Before-and-after change records:

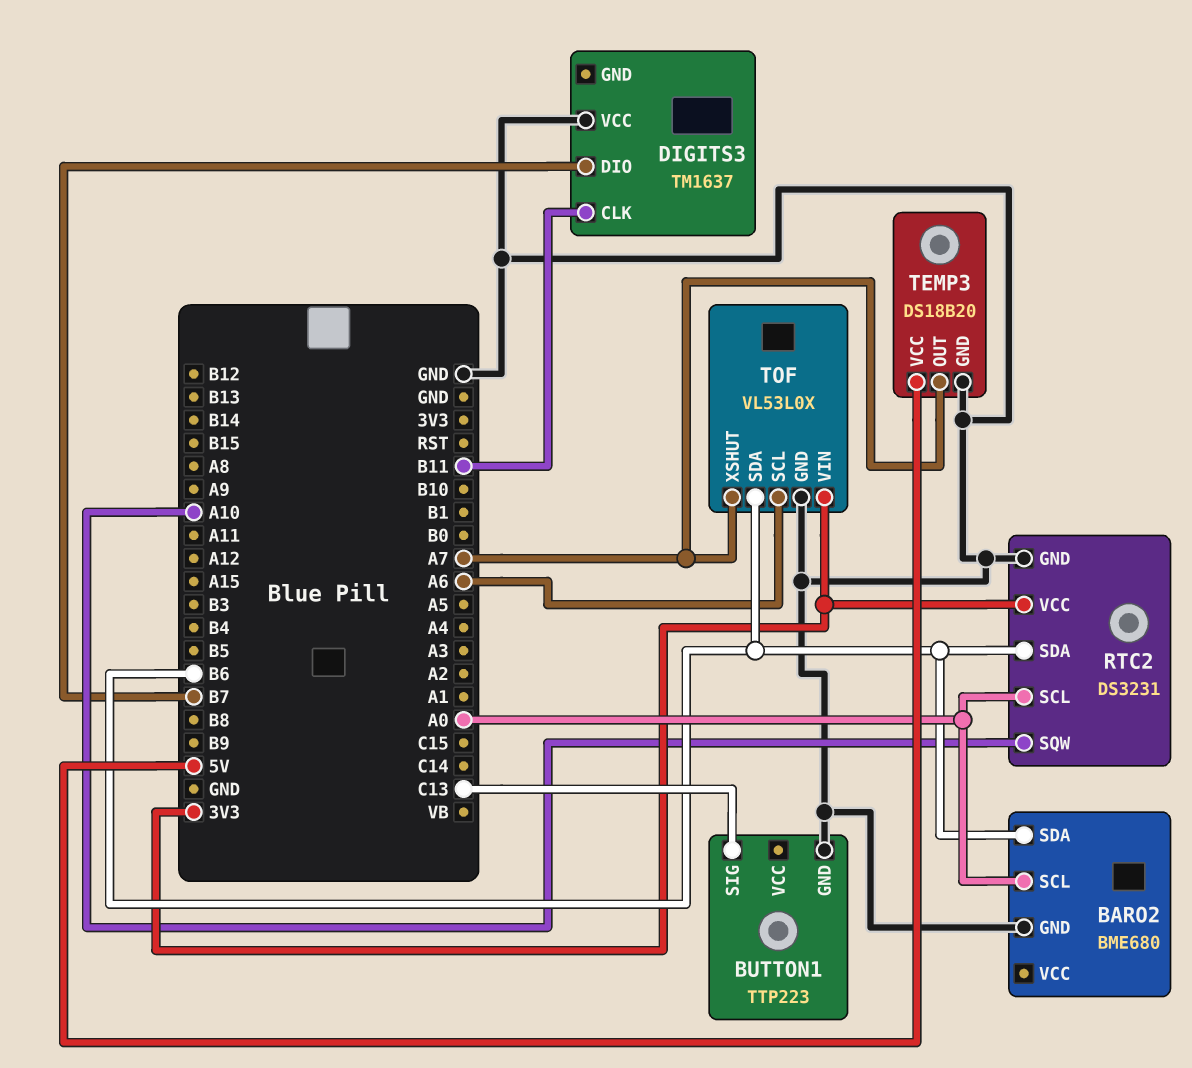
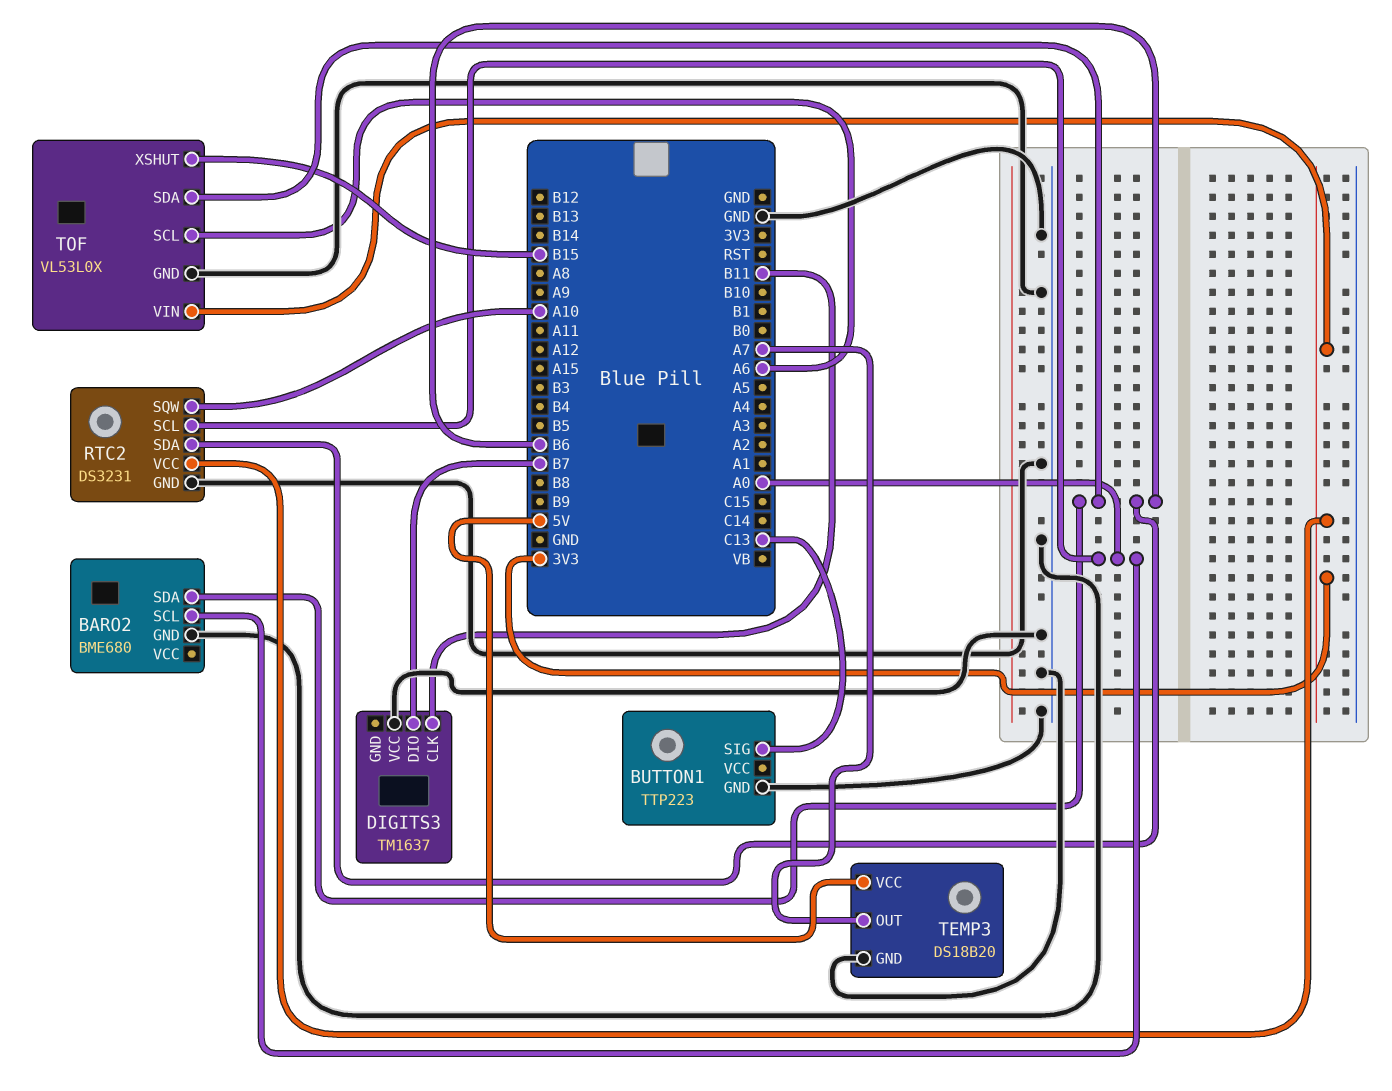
TOF pin XSHUT: A7 -> B15

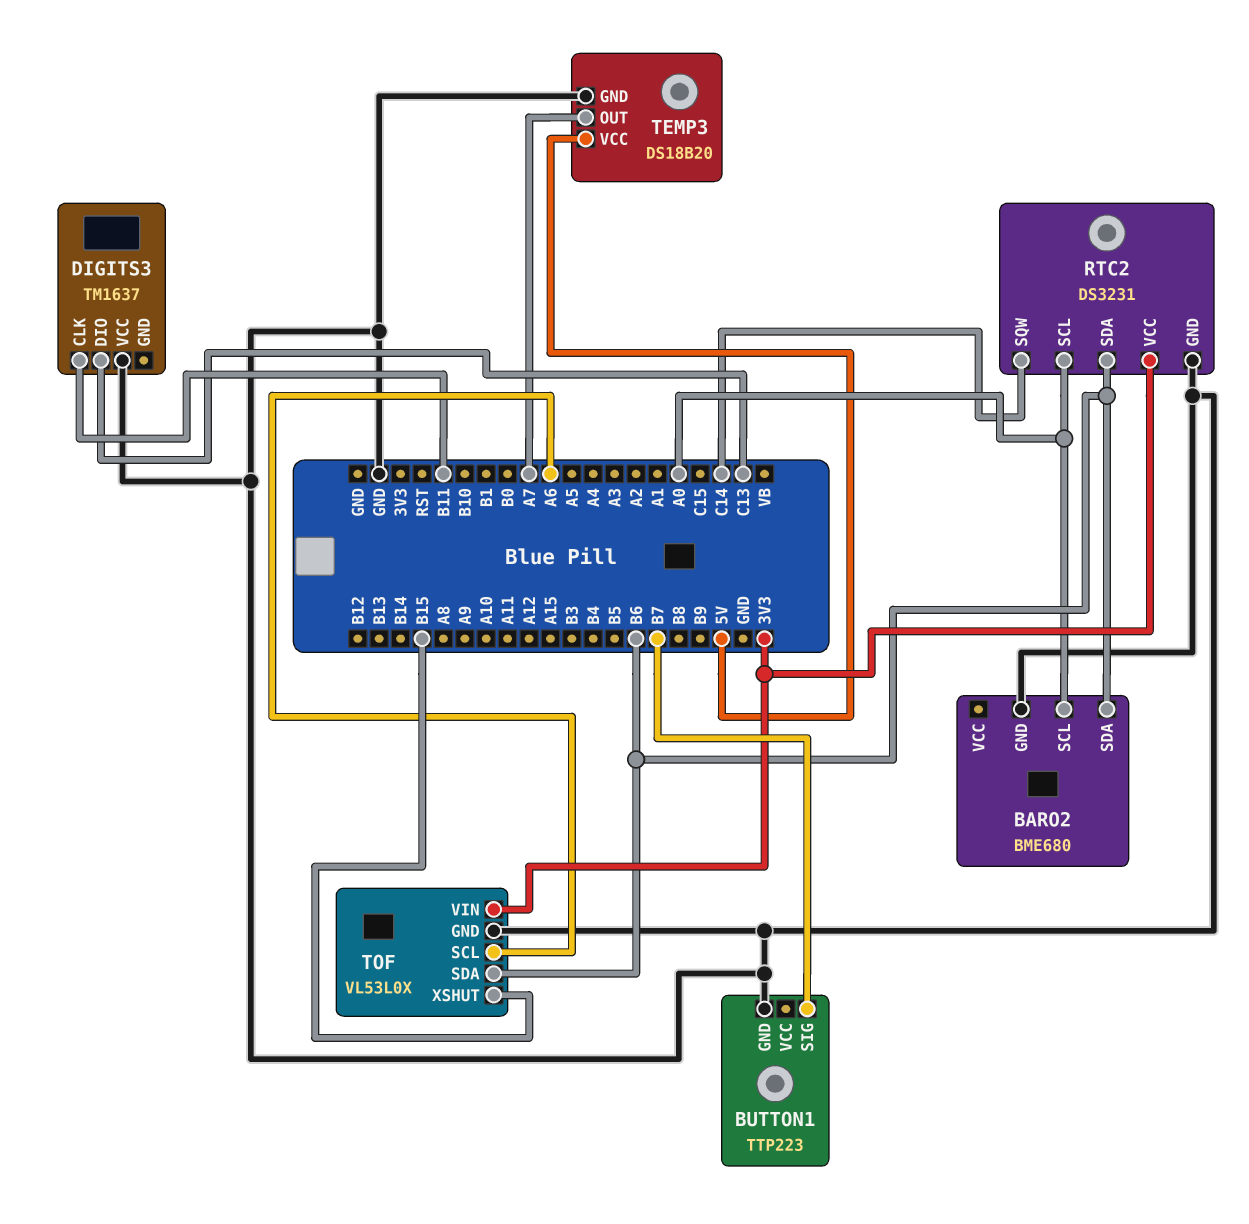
BUTTON1 pin SIG: C13 -> B7
DIGITS3 pin DIO: B7 -> C13
RTC2 pin SQW: A10 -> C14

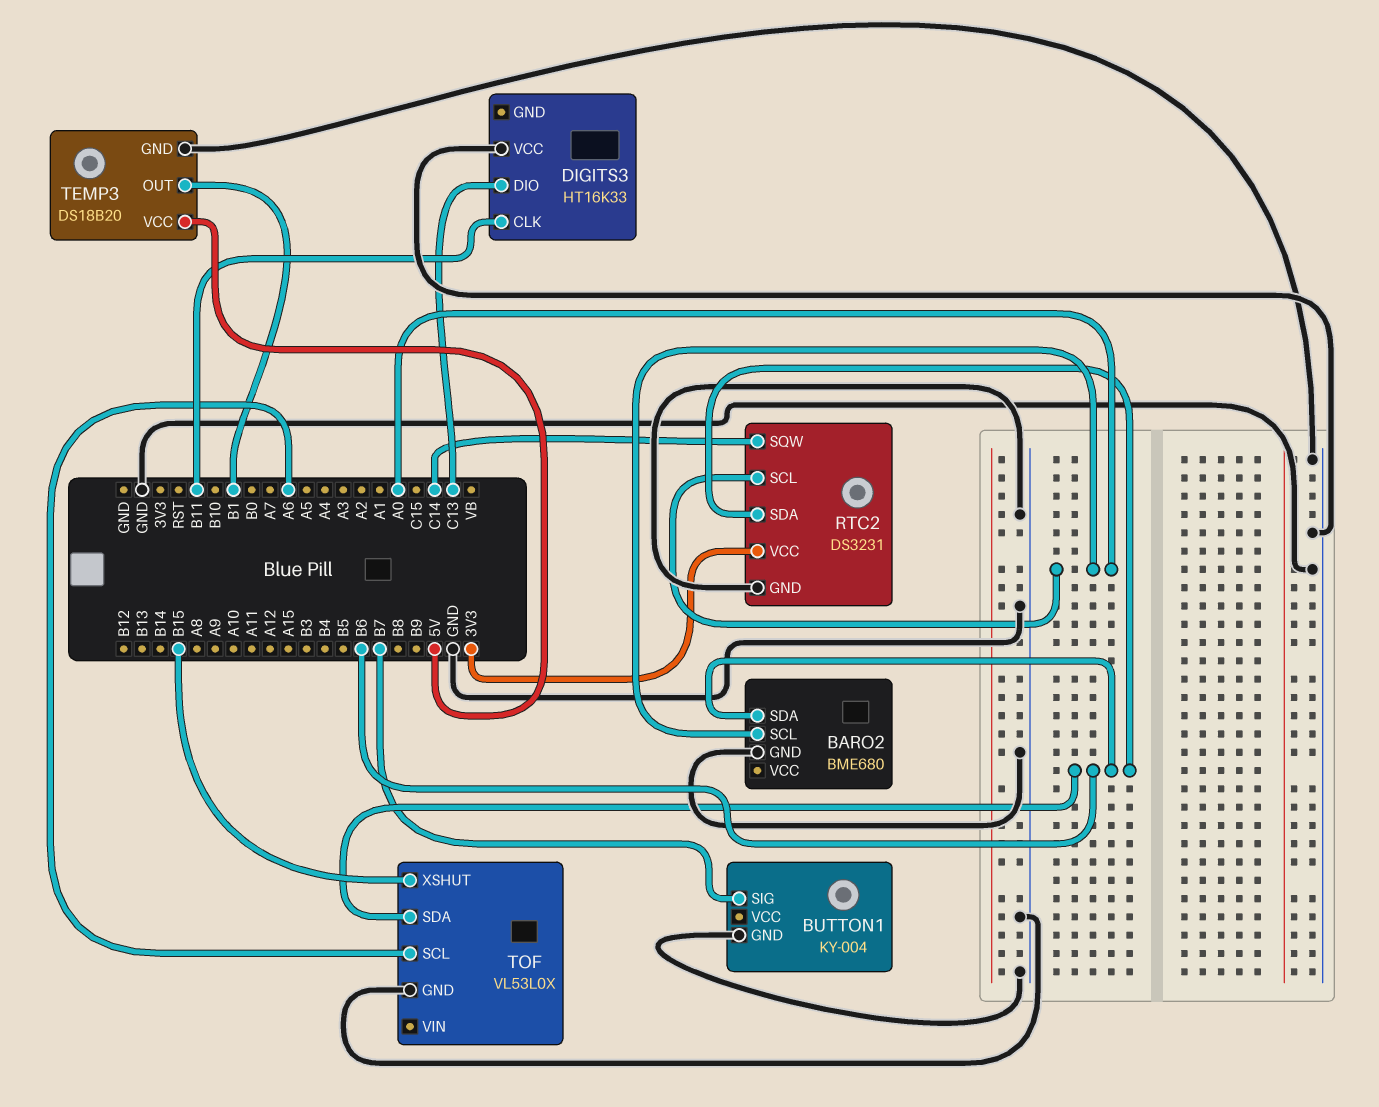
BUTTON1: TTP223 -> KY-004
DIGITS3: TM1637 -> HT16K33
TEMP3 pin OUT: A7 -> B1
TOF pin VIN: 3V3 -> none

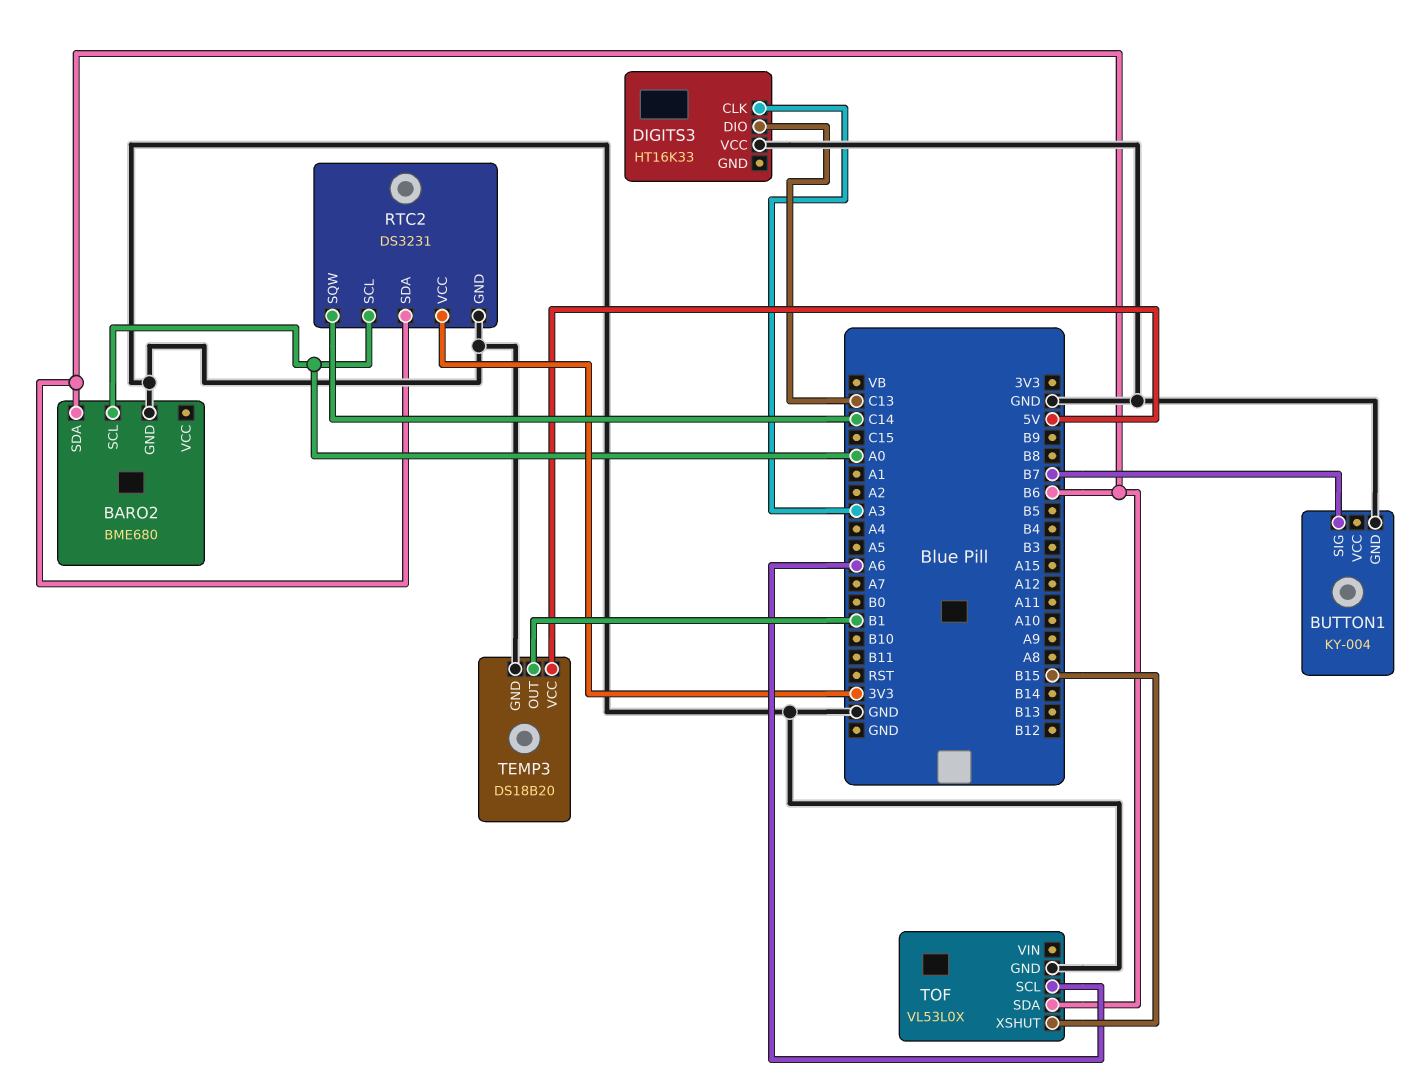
DIGITS3 pin CLK: B11 -> A3

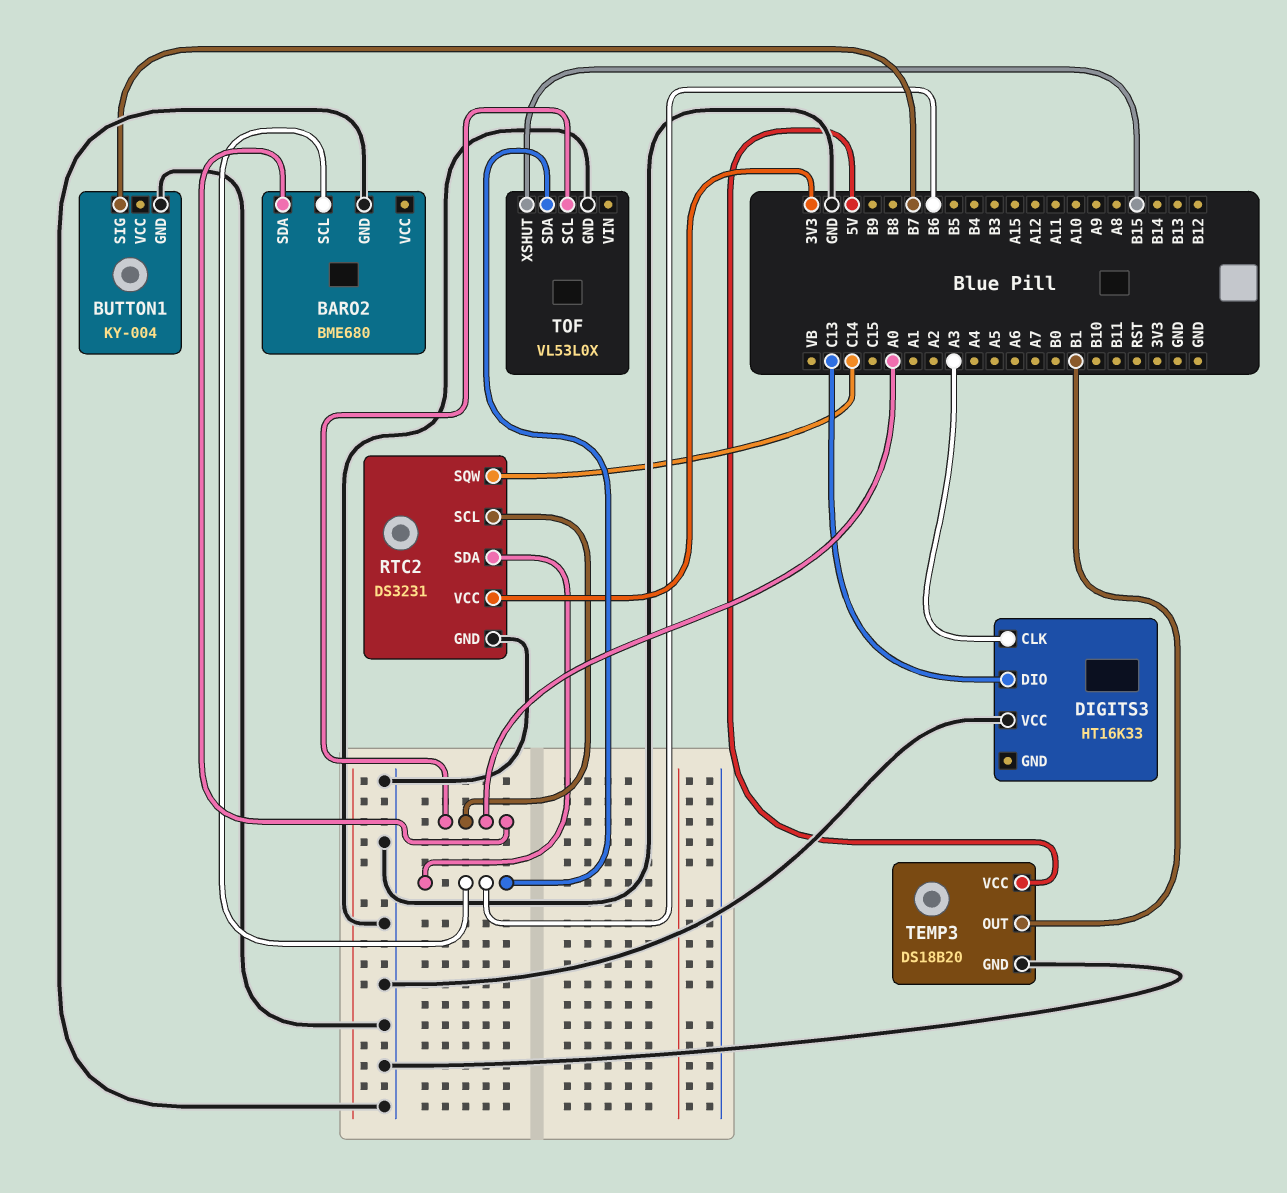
BARO2 pin SCL: A0 -> B6
BARO2 pin SDA: B6 -> A0
TOF pin SCL: A6 -> A0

| Problem to solve |
Reproduce each entry exactly as written, but leave out the images.

| Response to the exercise |
TOF pin XSHUT: A7 -> B15

BUTTON1 pin SIG: C13 -> B7
DIGITS3 pin DIO: B7 -> C13
RTC2 pin SQW: A10 -> C14

BUTTON1: TTP223 -> KY-004
DIGITS3: TM1637 -> HT16K33
TEMP3 pin OUT: A7 -> B1
TOF pin VIN: 3V3 -> none

DIGITS3 pin CLK: B11 -> A3

BARO2 pin SCL: A0 -> B6
BARO2 pin SDA: B6 -> A0
TOF pin SCL: A6 -> A0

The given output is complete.